WHAT IS NEEDED
Nothing outside the range is to be copied. From the entries below, reproduce exactly the lines starting at the one with "camera: 175 degrees left, 5 degrees up" and ending at the one with "red apple [419,248,489,329]", without pictures.

**** RECORD SET

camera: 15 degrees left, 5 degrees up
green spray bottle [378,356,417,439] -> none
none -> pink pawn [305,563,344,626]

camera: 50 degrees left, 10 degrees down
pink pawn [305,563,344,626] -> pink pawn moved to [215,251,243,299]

********
**** RECORD SET

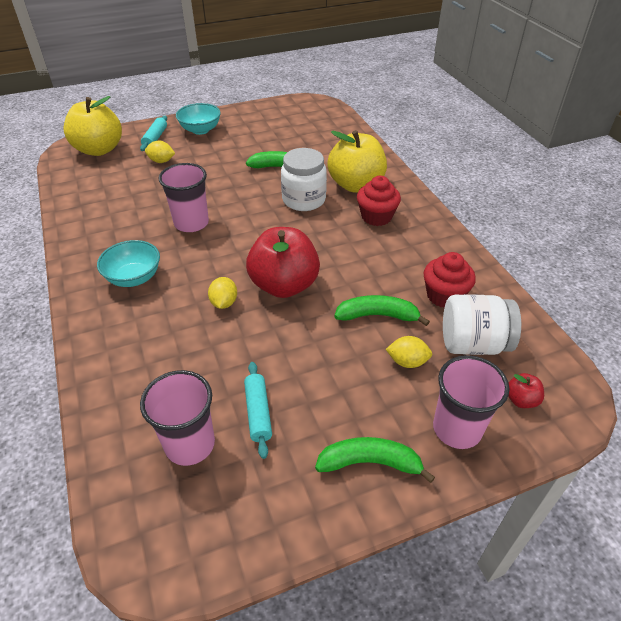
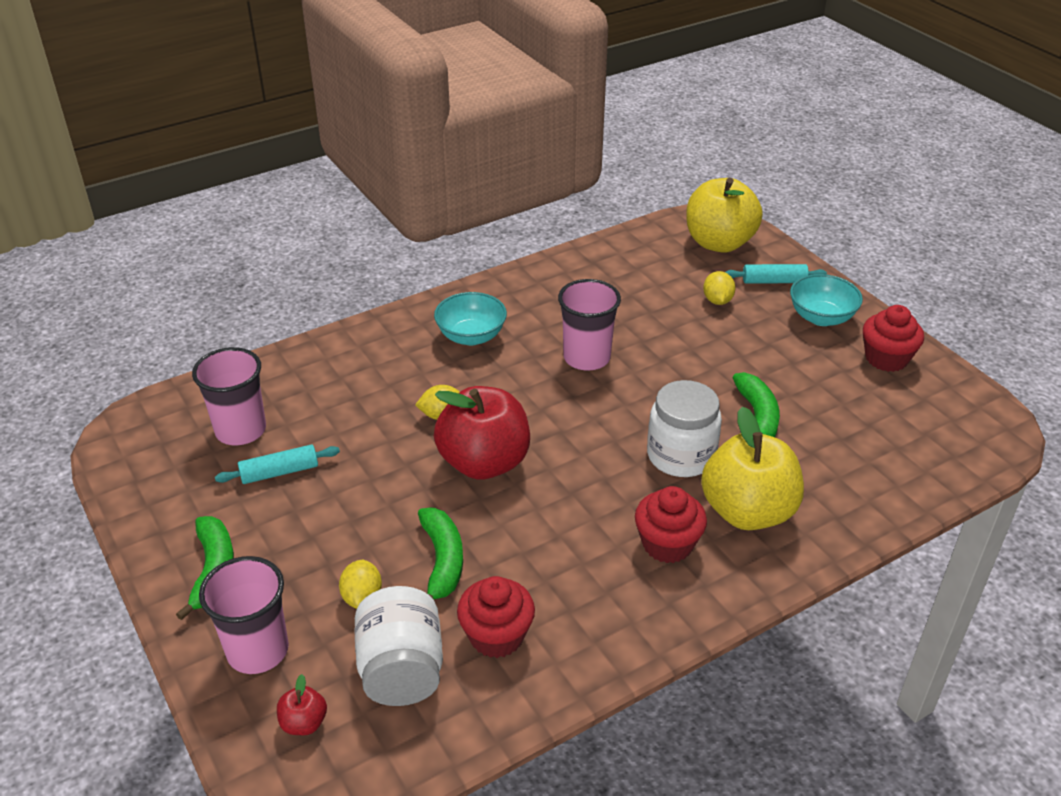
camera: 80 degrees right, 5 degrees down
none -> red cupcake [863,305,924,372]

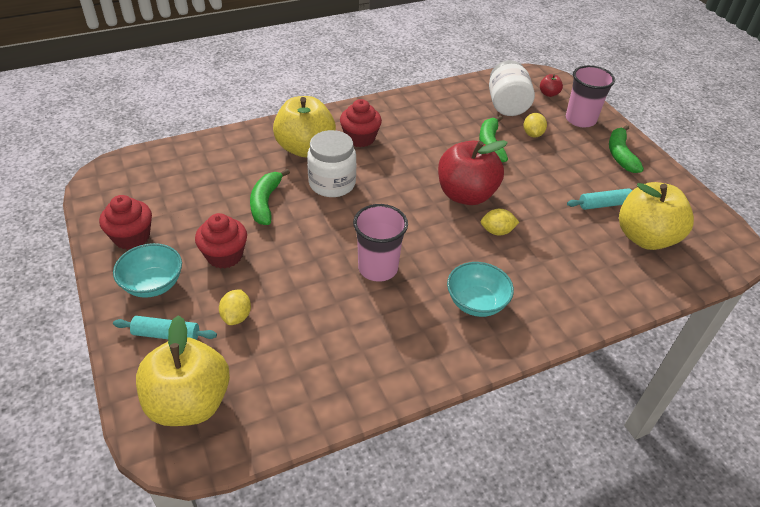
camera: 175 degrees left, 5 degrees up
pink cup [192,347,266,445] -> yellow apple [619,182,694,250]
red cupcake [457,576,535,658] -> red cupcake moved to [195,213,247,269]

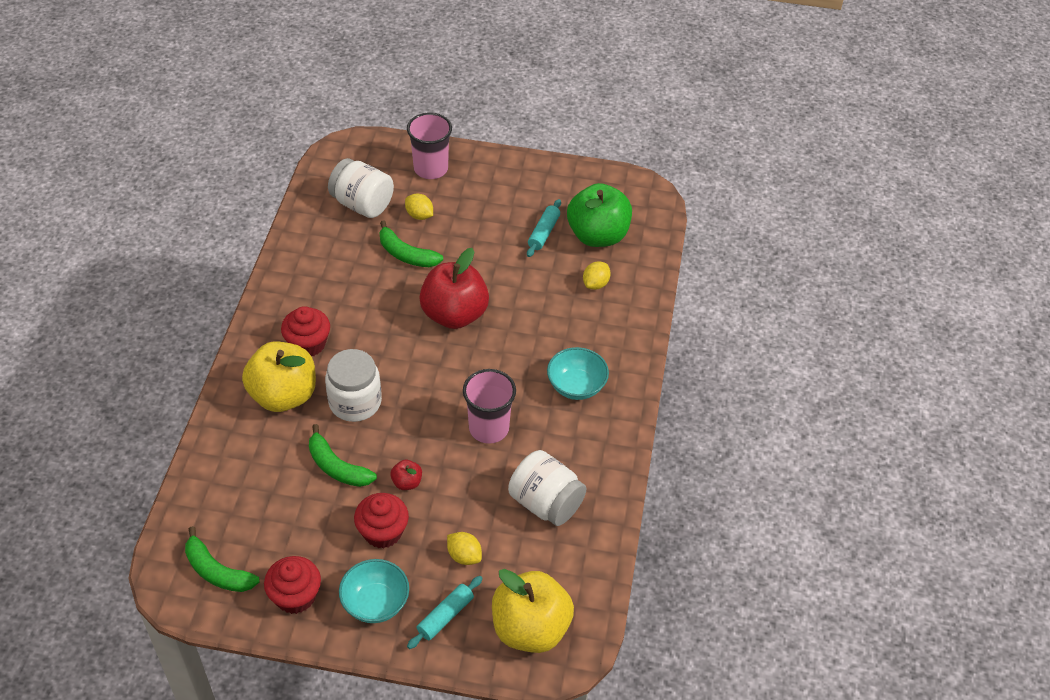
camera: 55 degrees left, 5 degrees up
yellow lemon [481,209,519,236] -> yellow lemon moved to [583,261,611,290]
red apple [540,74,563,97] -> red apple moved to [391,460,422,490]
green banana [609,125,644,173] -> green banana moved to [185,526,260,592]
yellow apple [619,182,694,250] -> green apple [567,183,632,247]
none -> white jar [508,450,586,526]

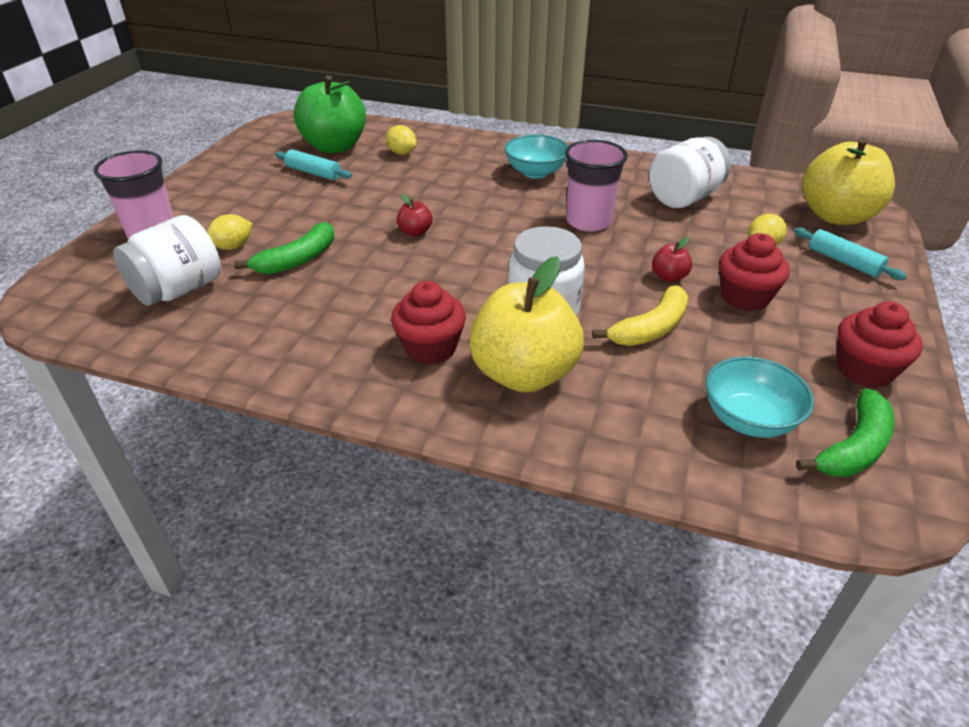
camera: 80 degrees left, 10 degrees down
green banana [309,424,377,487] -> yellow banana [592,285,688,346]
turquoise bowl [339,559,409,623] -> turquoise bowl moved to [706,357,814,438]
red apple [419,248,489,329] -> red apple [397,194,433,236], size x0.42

********
**** RECORD SET

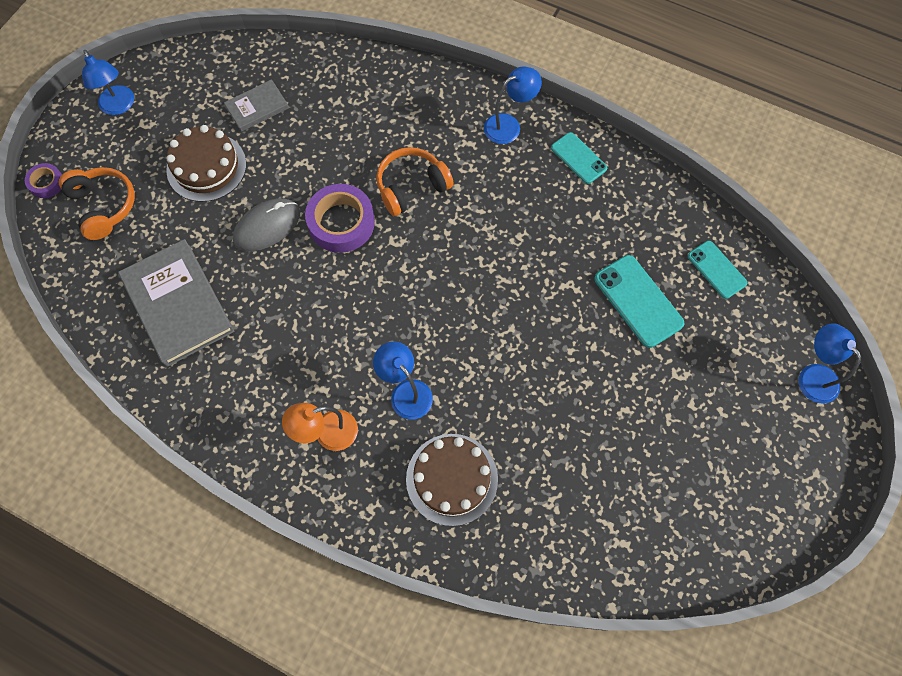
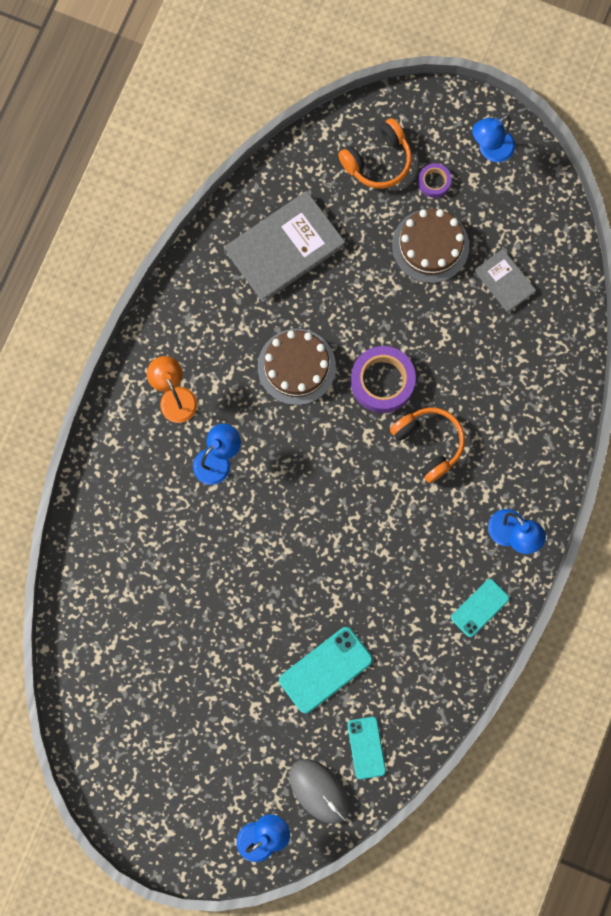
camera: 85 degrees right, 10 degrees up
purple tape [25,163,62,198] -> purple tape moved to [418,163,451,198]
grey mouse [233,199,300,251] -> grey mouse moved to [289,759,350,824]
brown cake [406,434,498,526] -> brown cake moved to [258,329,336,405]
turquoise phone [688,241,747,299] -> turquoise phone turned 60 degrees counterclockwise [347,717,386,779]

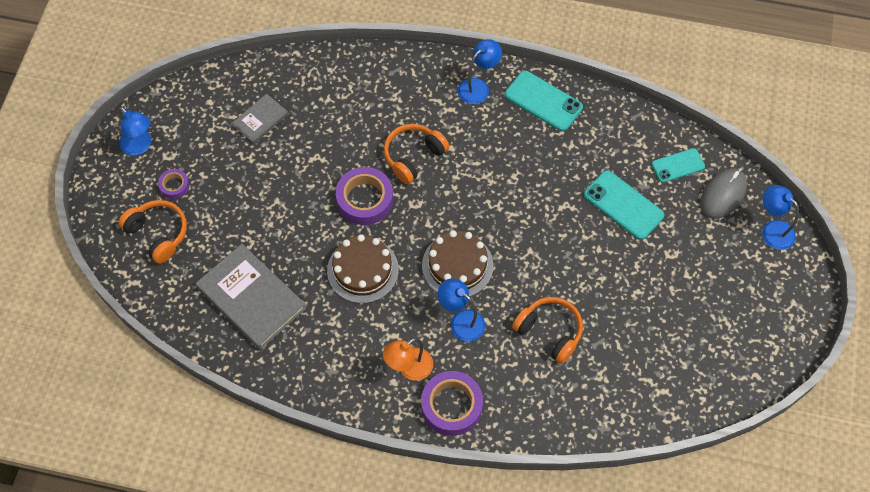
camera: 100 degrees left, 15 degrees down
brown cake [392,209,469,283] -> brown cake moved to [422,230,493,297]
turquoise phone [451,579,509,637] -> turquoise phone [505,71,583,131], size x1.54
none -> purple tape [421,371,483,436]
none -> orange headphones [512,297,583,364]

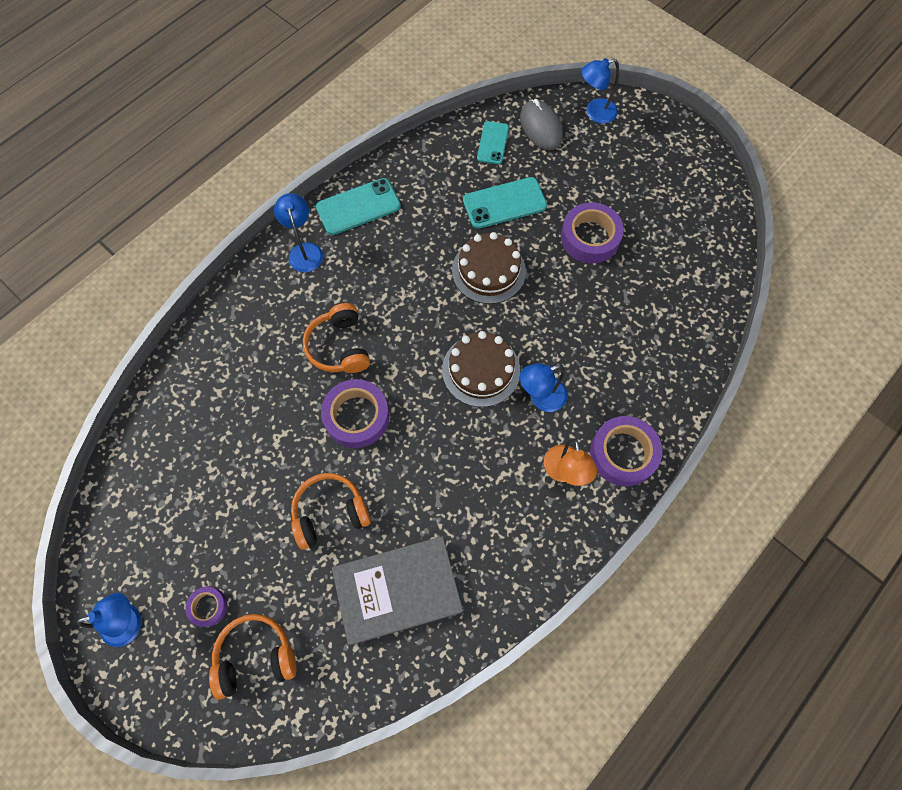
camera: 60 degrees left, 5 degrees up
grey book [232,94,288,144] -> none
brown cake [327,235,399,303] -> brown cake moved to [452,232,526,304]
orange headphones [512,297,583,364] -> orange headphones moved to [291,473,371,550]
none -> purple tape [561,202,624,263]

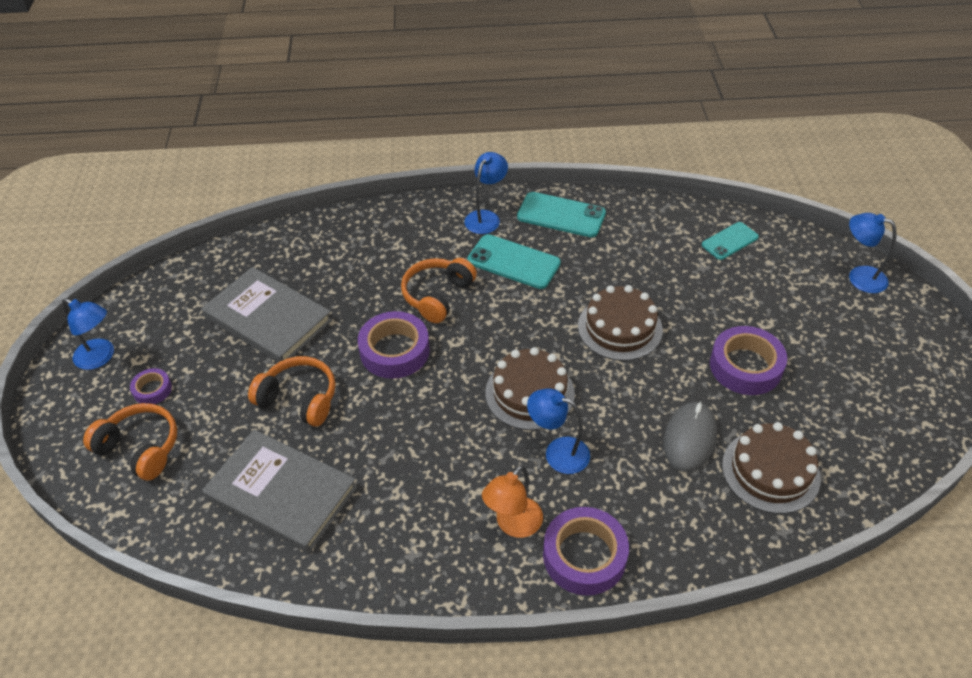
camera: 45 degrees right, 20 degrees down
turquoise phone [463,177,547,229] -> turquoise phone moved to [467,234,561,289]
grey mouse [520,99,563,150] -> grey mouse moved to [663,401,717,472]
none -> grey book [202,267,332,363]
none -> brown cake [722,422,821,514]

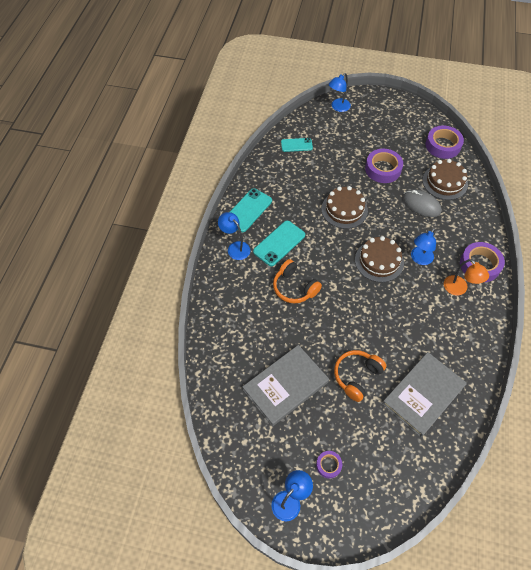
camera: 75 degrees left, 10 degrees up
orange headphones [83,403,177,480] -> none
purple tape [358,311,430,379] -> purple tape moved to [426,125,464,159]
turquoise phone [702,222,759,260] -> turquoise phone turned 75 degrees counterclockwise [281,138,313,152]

********

YOUR RESPONSE
camera: 175 degrees left, 5 degrees up
pink cup [192,347,266,445] -> yellow apple [619,182,694,250]
red cupcake [457,576,535,658] -> red cupcake moved to [195,213,247,269]

camera: 55 degrees left, 5 degrees up
yellow lemon [481,209,519,236] -> yellow lemon moved to [583,261,611,290]
red apple [540,74,563,97] -> red apple moved to [391,460,422,490]
green banana [609,125,644,173] -> green banana moved to [185,526,260,592]
yellow apple [619,182,694,250] -> green apple [567,183,632,247]
none -> white jar [508,450,586,526]

camera: 80 degrees left, 10 degrees down
green banana [309,424,377,487] -> yellow banana [592,285,688,346]
turquoise bowl [339,559,409,623] -> turquoise bowl moved to [706,357,814,438]
red apple [419,248,489,329] -> red apple [397,194,433,236], size x0.42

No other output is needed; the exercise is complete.